**Problem to work on:** Would you copy the lines below exactly and omit the images?

**Available data:**
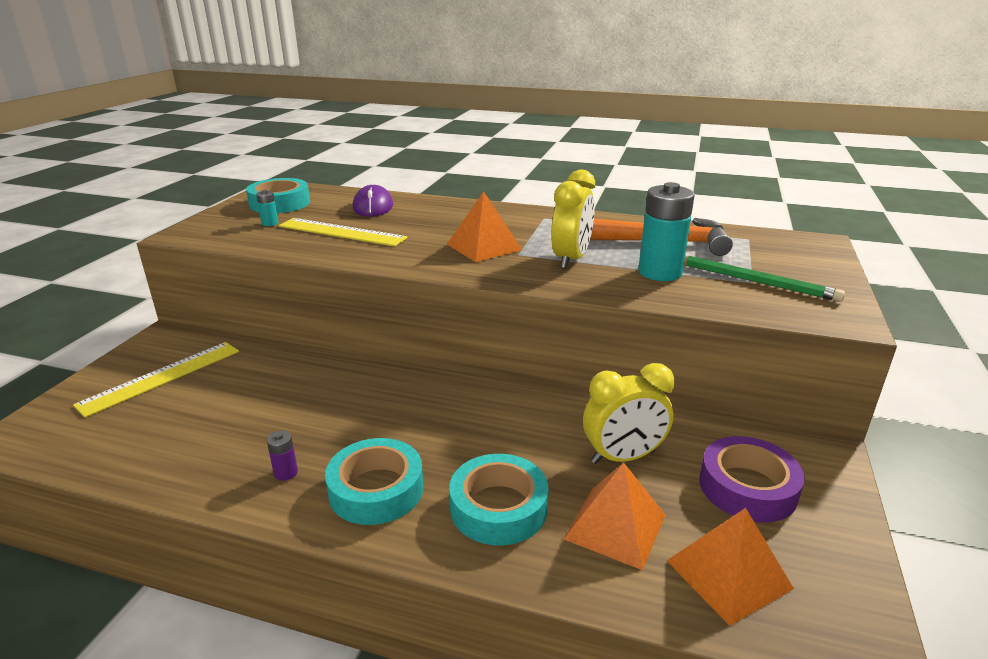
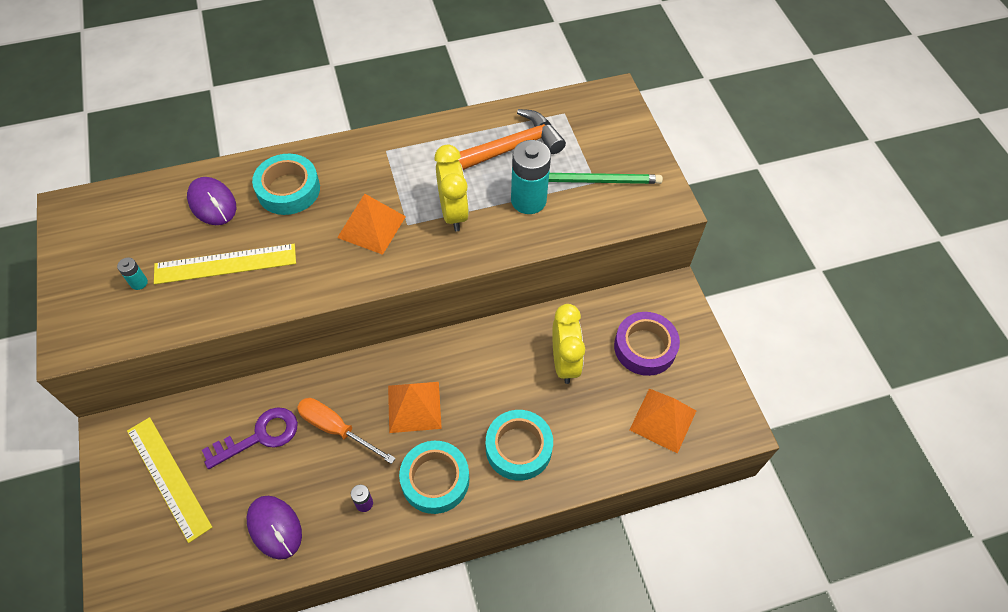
camera: 35 degrees left, 30 degrees up
(161, 377) = (168, 478): yellow ruler -> yellow ruler turned 45 degrees counterclockwise
(188, 450) = (274, 527): none -> purple mouse
(261, 383) = (260, 436): none -> purple key
(280, 203) = (108, 241): turquoise tape -> turquoise tape (288, 189)
(328, 406) = (336, 429): none -> orange screwdriver
(615, 526) = (590, 422): orange pyramid -> orange pyramid (414, 406)
(623, 457) = (564, 362): yellow clock -> yellow clock turned 45 degrees counterclockwise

**Answer space:**
camera: 35 degrees left, 30 degrees up
(161, 377) = (168, 478): yellow ruler -> yellow ruler turned 45 degrees counterclockwise
(188, 450) = (274, 527): none -> purple mouse
(261, 383) = (260, 436): none -> purple key
(280, 203) = (108, 241): turquoise tape -> turquoise tape (288, 189)
(328, 406) = (336, 429): none -> orange screwdriver
(615, 526) = (590, 422): orange pyramid -> orange pyramid (414, 406)
(623, 457) = (564, 362): yellow clock -> yellow clock turned 45 degrees counterclockwise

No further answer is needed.